> Work instructions
Give back every record word for word, keeping the pictures out.

# # # #

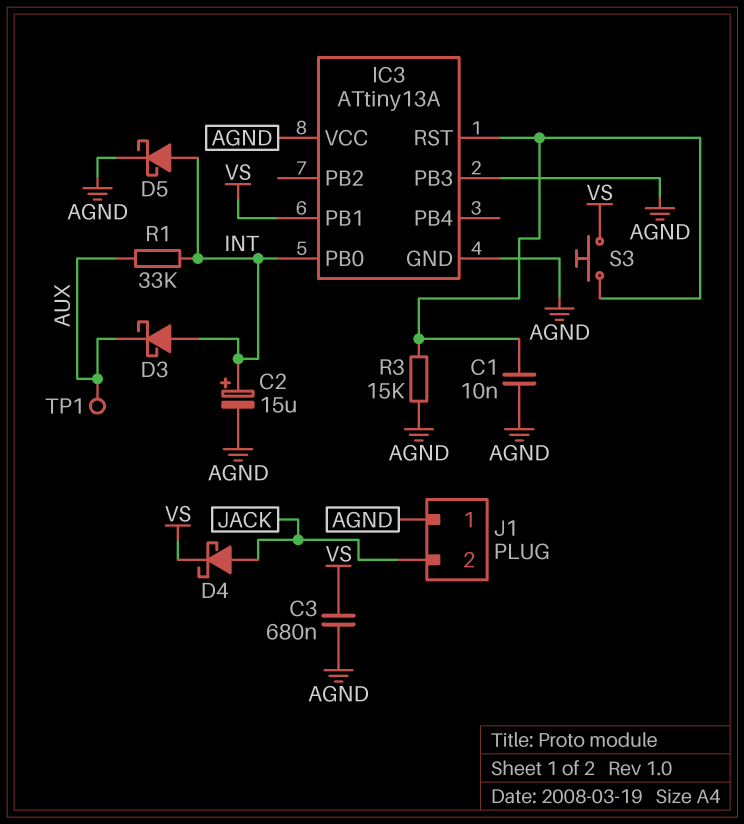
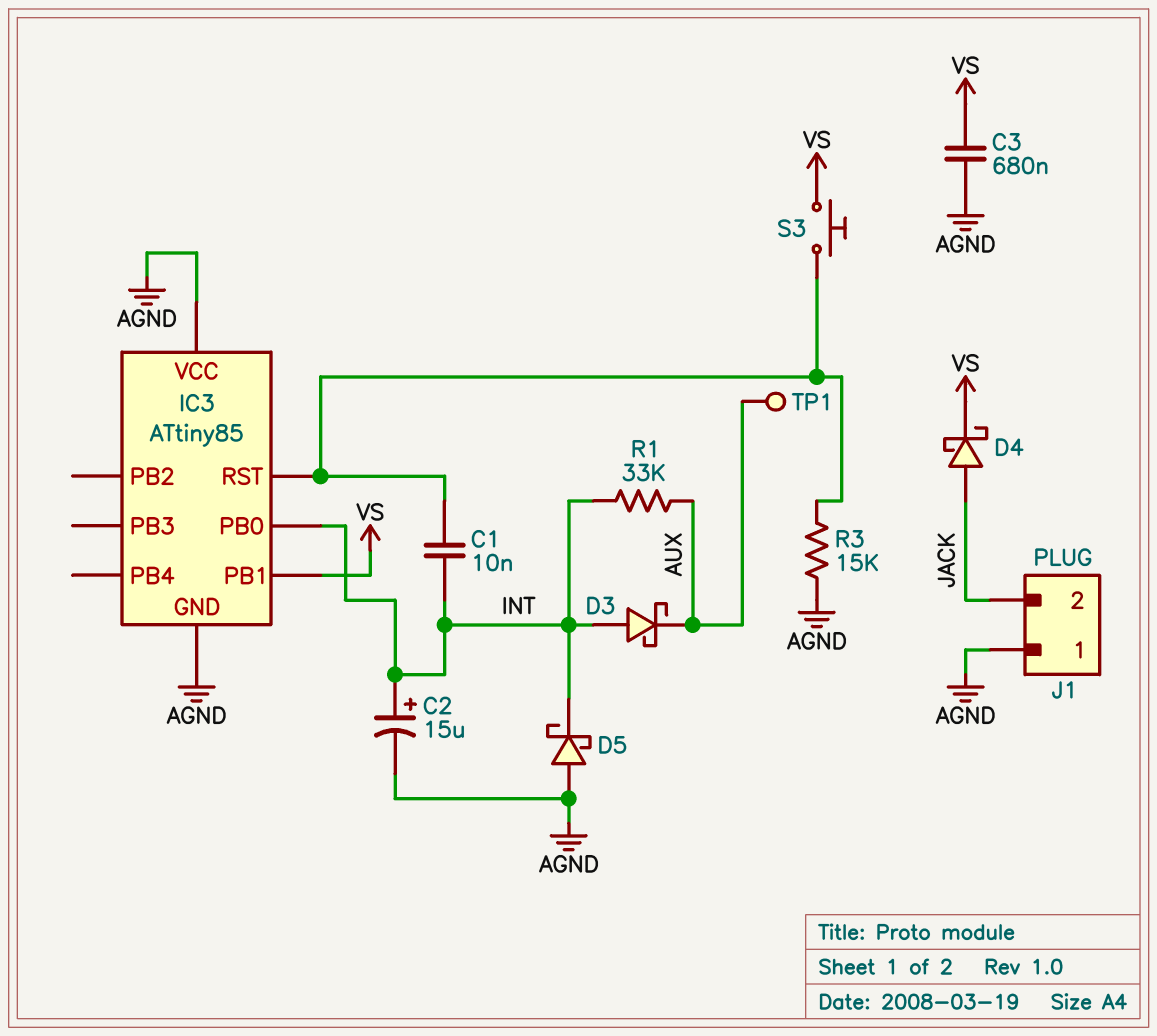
C1: 10nF (AGND, IC3/RST) -> 10nF (IC3/RST, INT)
D5: schottky (A INT, K AGND) -> schottky (A AGND, K INT)
IC3: ATtiny13A -> ATtiny85
IC3 pin PB3: AGND -> none

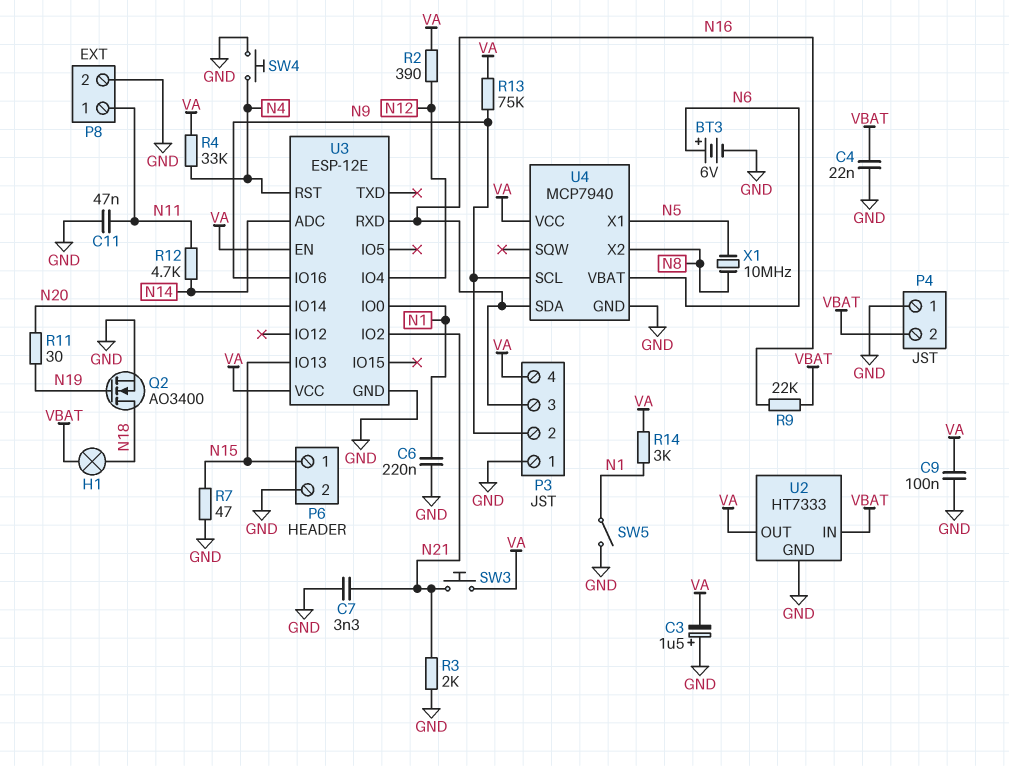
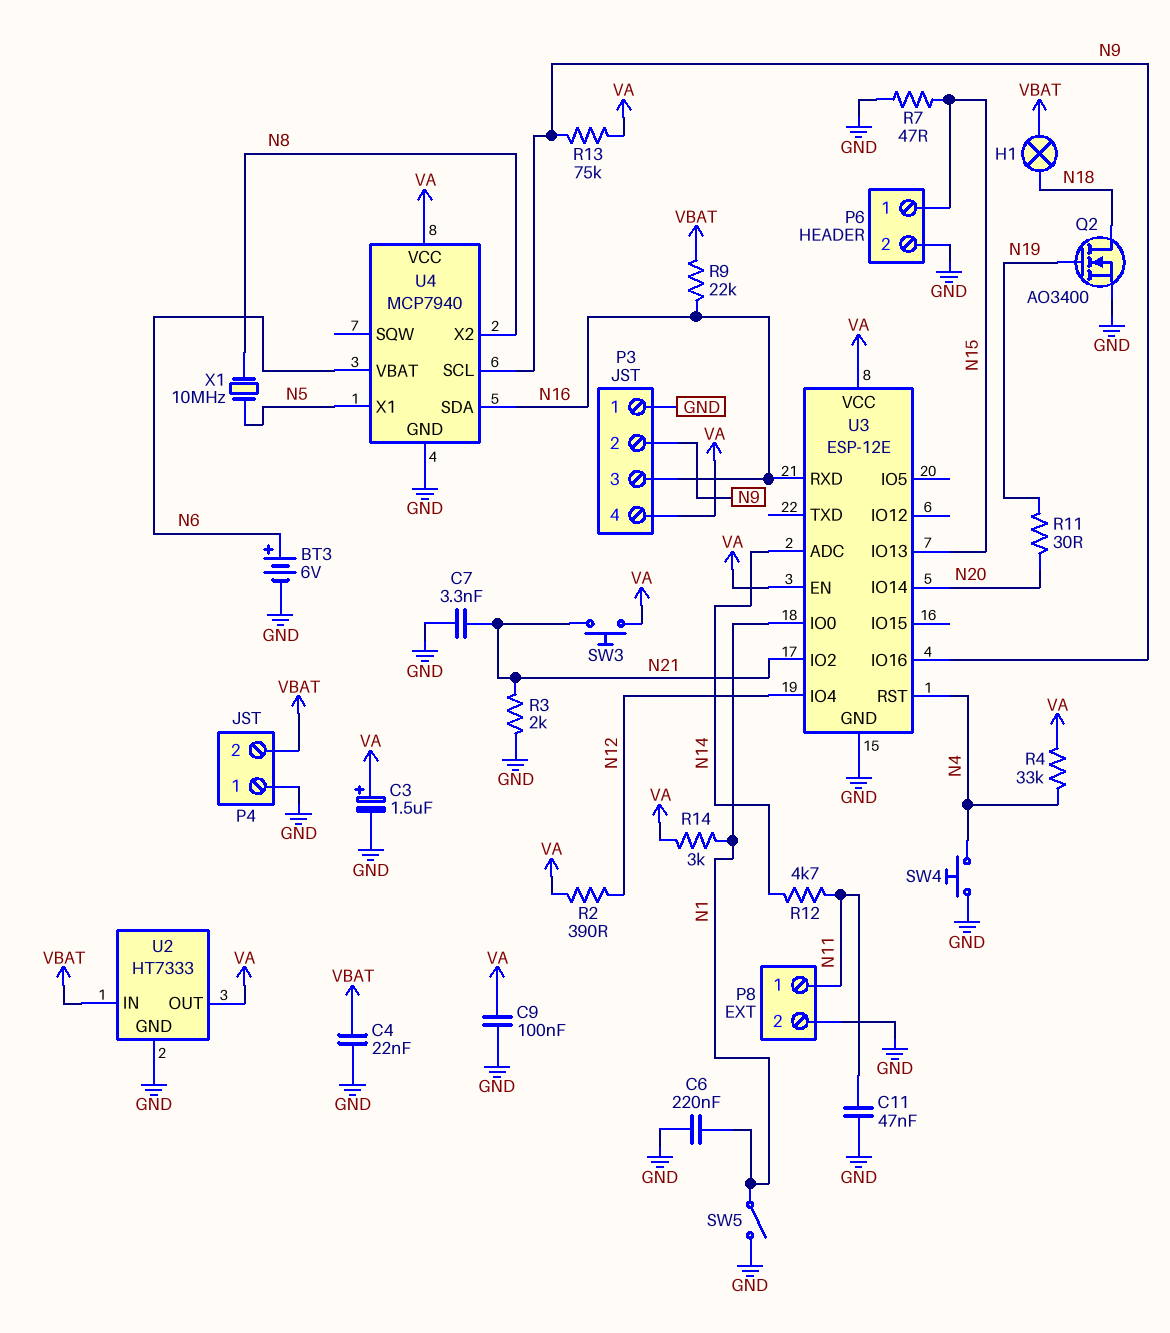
C3: 1.5uF (plus GND, minus VA) -> 1.5uF (plus VA, minus GND)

# # # #

> Answer for the task
C1: 10nF (AGND, IC3/RST) -> 10nF (IC3/RST, INT)
D5: schottky (A INT, K AGND) -> schottky (A AGND, K INT)
IC3: ATtiny13A -> ATtiny85
IC3 pin PB3: AGND -> none

C3: 1.5uF (plus GND, minus VA) -> 1.5uF (plus VA, minus GND)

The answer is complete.